▶ [Dataset excerpts]
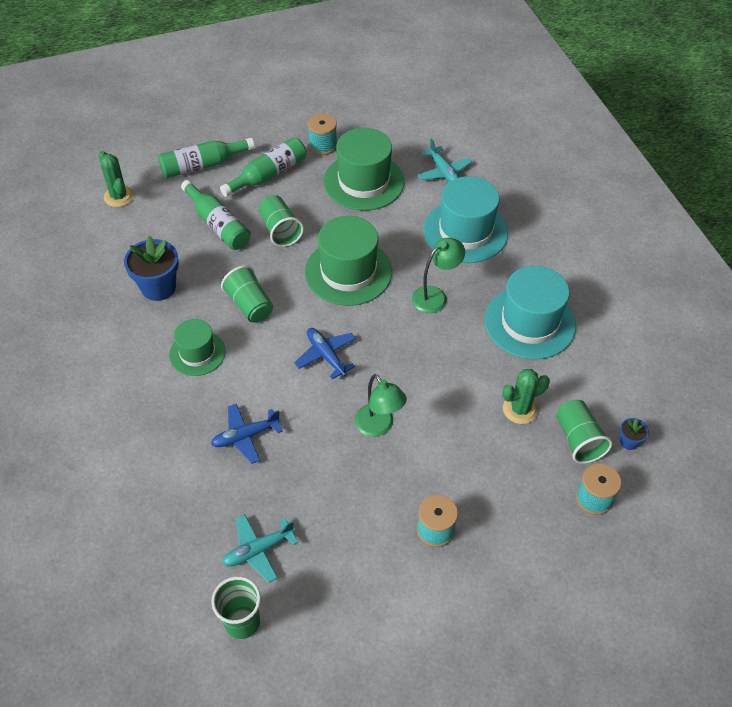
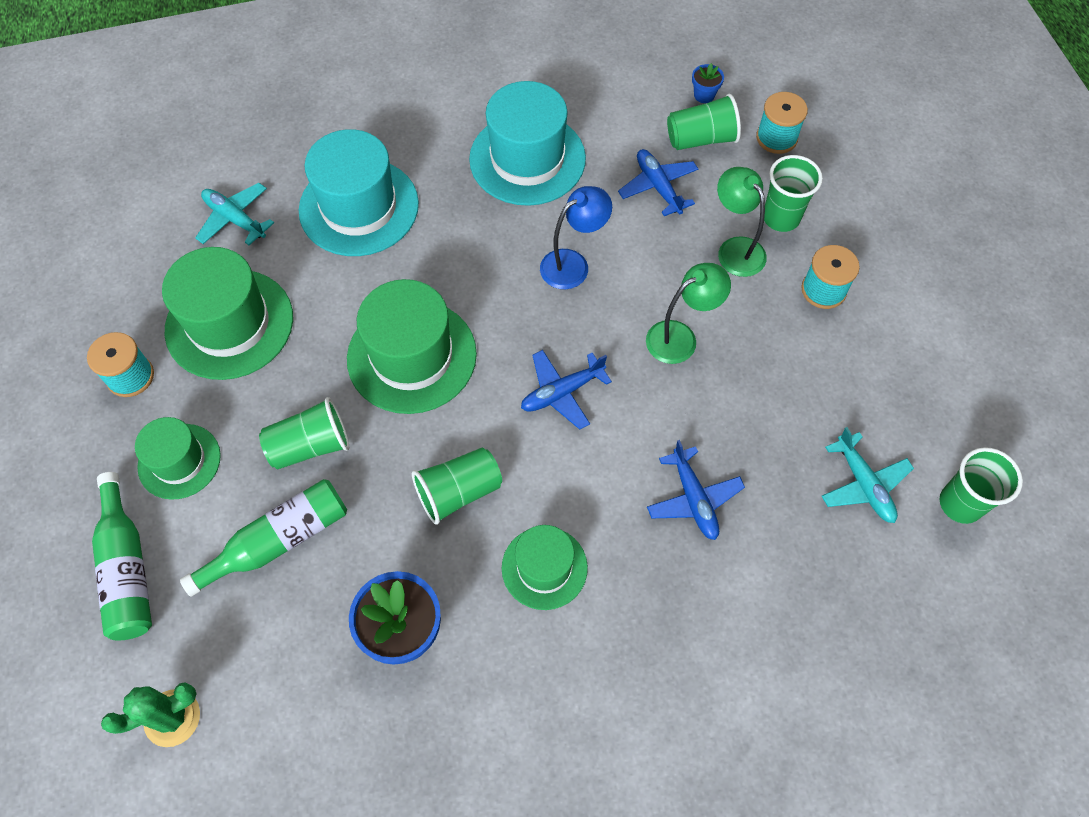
camera: 85 degrees left, 10 degrees up
(268, 175) = (179, 461): green bottle -> green hat
(435, 296) = (471, 254): green lamp -> green lamp (735, 249)
(436, 356) = (573, 264): none -> blue lamp
(444, 172) = (235, 219): turquoise plane -> turquoise plane turned 120 degrees counterclockwise
(505, 499) = (781, 218): none -> green cup
(520, 409) = (658, 187): green cactus -> blue plane

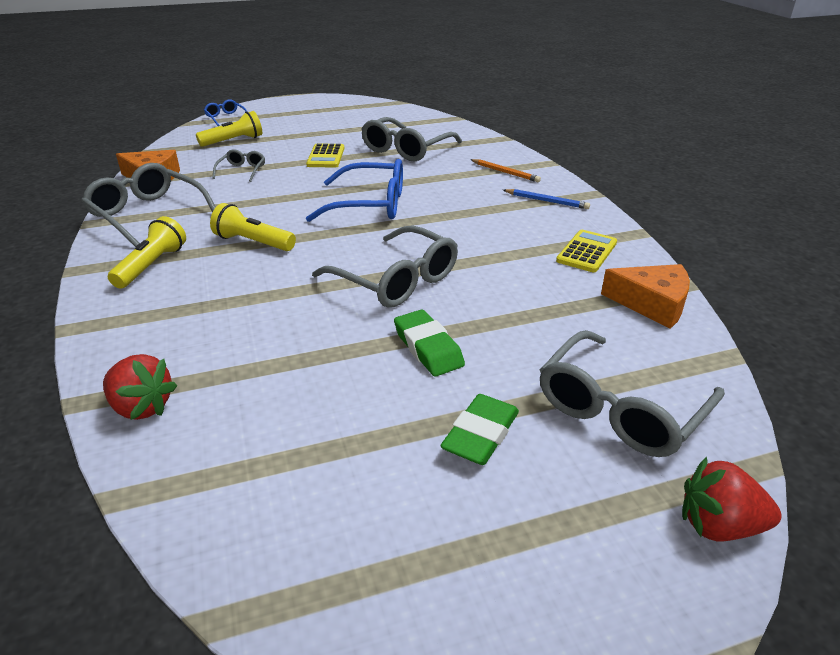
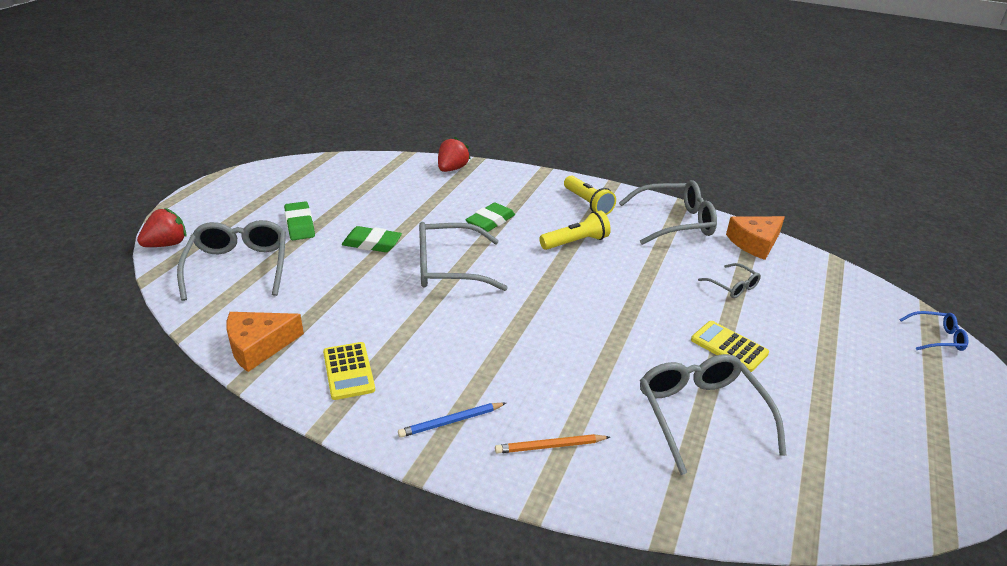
camera: 130 degrees right, 0 degrees up
(142, 407) = (452, 169): red strawberry -> red strawberry turned 135 degrees clockwise
(233, 141) = (833, 312): yellow flashlight -> none
(271, 301) = (490, 221): none -> green eraser
(370, 204) = (578, 315): blue glasses -> none

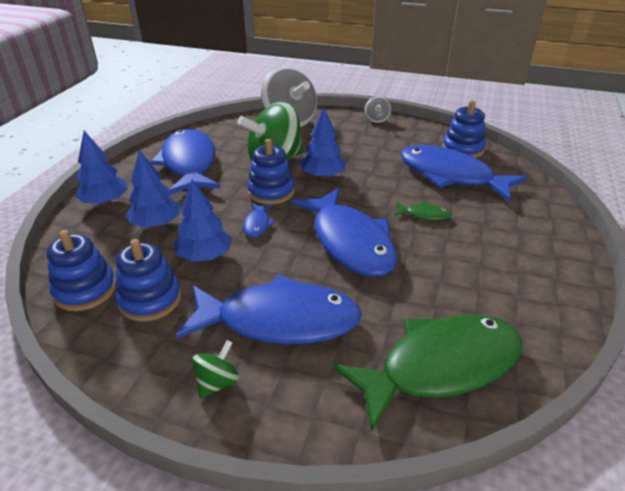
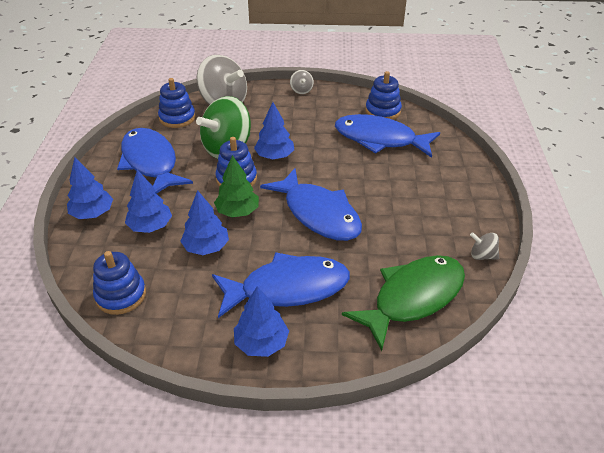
camera: 15 degrees left, 5 degrees up
(150, 299) = (179, 292): blue stacking toy -> blue stacking toy (177, 118)
(217, 382) = (261, 343): green spinning top -> blue tree
(257, 224) = (237, 211): blue fish -> green tree
(424, 215) = (369, 179): green fish -> none
(554, 329) = (482, 255): none -> grey spinning top

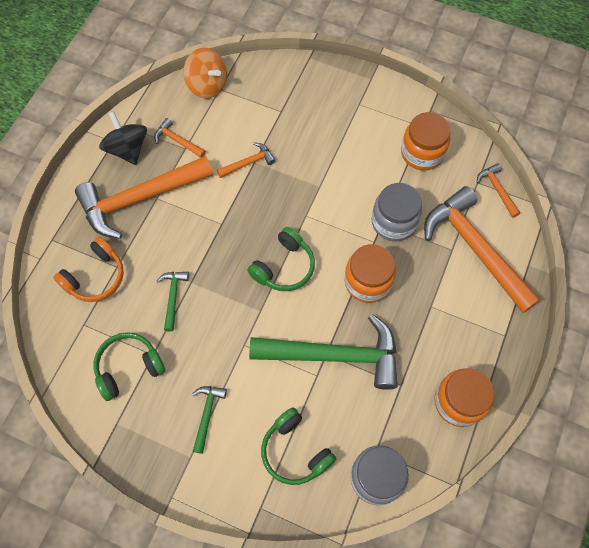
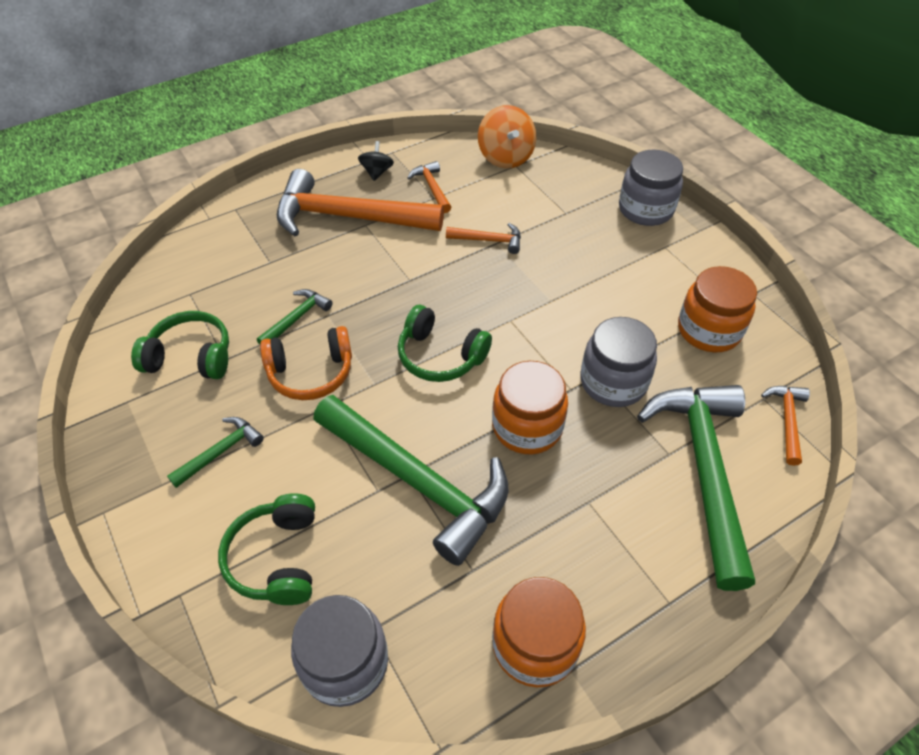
camera: 35 degrees right, 15 degrees down
(95, 277) = (242, 260): orange headphones -> orange headphones (311, 373)
(128, 149) = (377, 172): black spinning top -> black spinning top, size x0.59
(284, 267) = (440, 356): green headphones -> green headphones turned 45 degrees clockwise
(328, 80) = (645, 209): none -> grey jar
(475, 248) = (704, 470): orange hammer -> green hammer

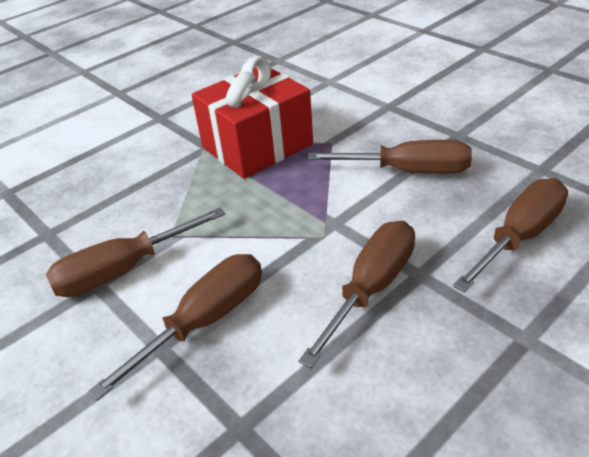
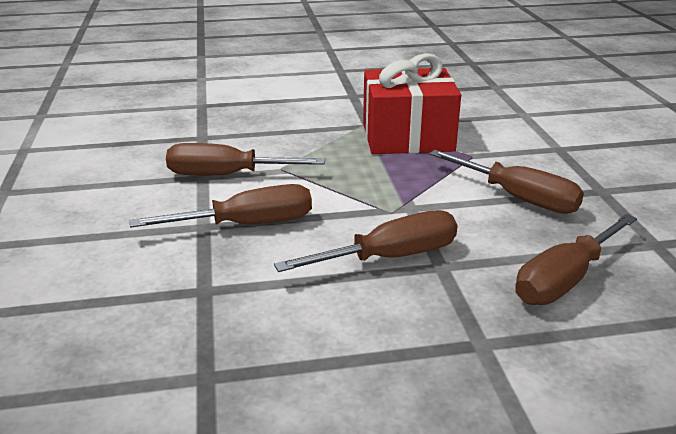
camera: 30 degrees right, 10 degrees down
(519, 237) = (565, 279): brown screwdriver -> brown screwdriver turned 150 degrees clockwise

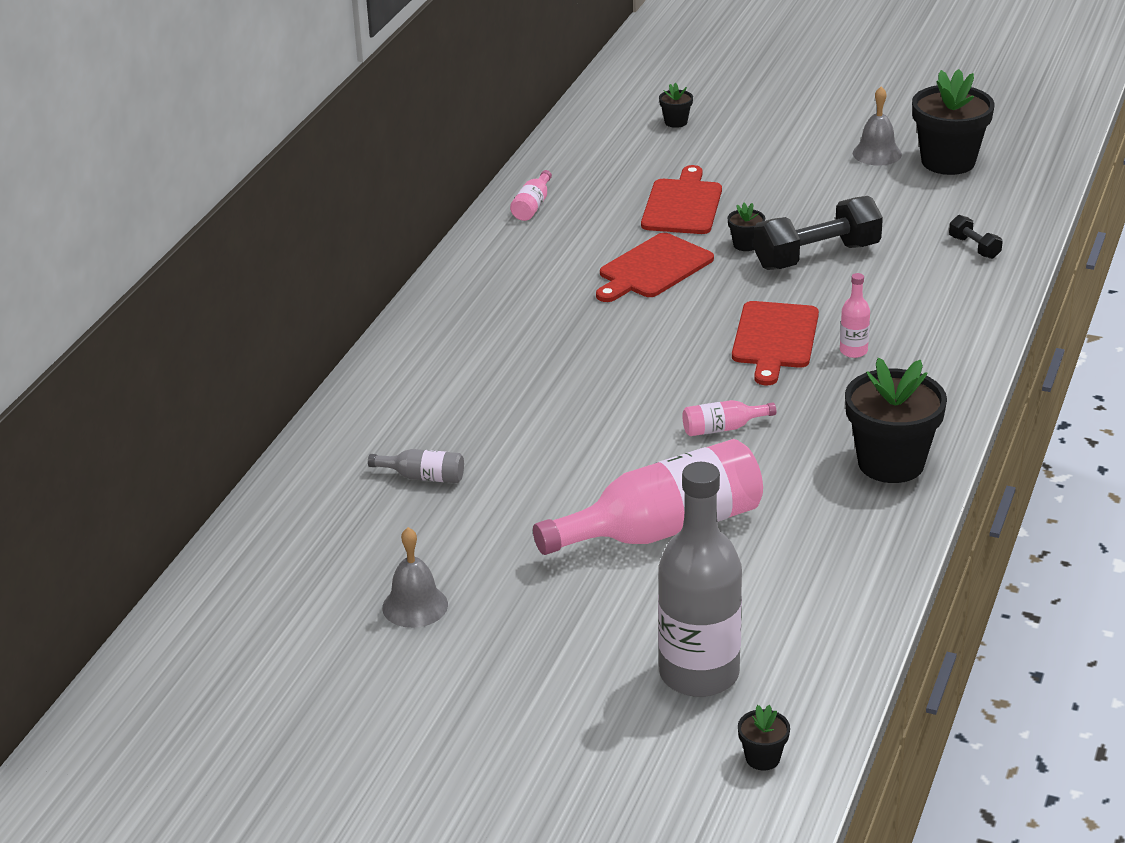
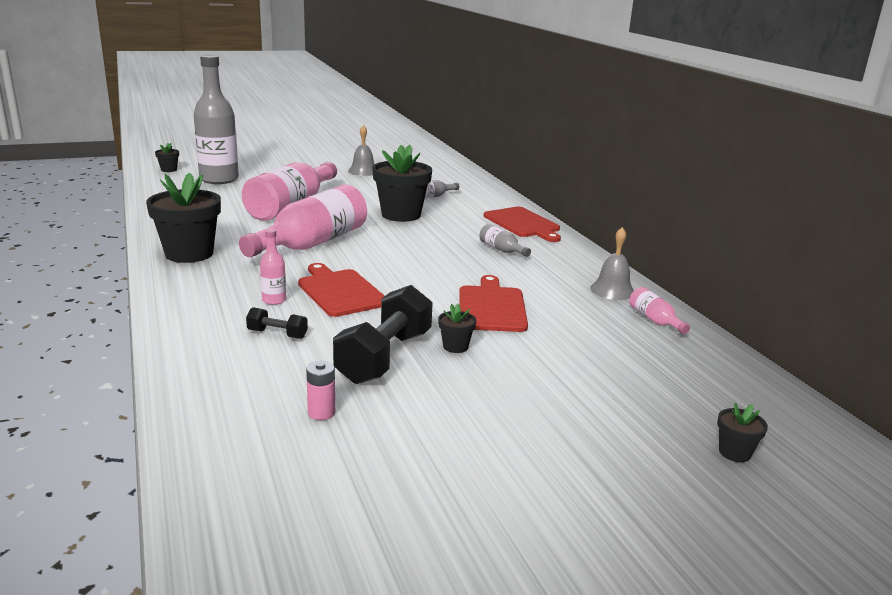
camera: 135 degrees right, 10 degrees down
(513, 334) = (502, 250): none -> grey bottle
(682, 205) = (559, 362): red cutting board -> red cutting board (523, 224)
(722, 428) = (312, 243): pink bottle -> pink bottle, size x2.35
(877, 153) = (476, 509): grey bell -> grey bell (612, 290)
(913, 233) = (321, 412): none -> pink battery
(948, 162) = (375, 538): black flower pot -> black flower pot (401, 215)
(974, 247) = (242, 419): black dumbbell -> black dumbbell (277, 334)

▶ [Activity] Tell how many lines in the data above hold "camera". Nothing but the number.

▶ [Answer to the problem] 6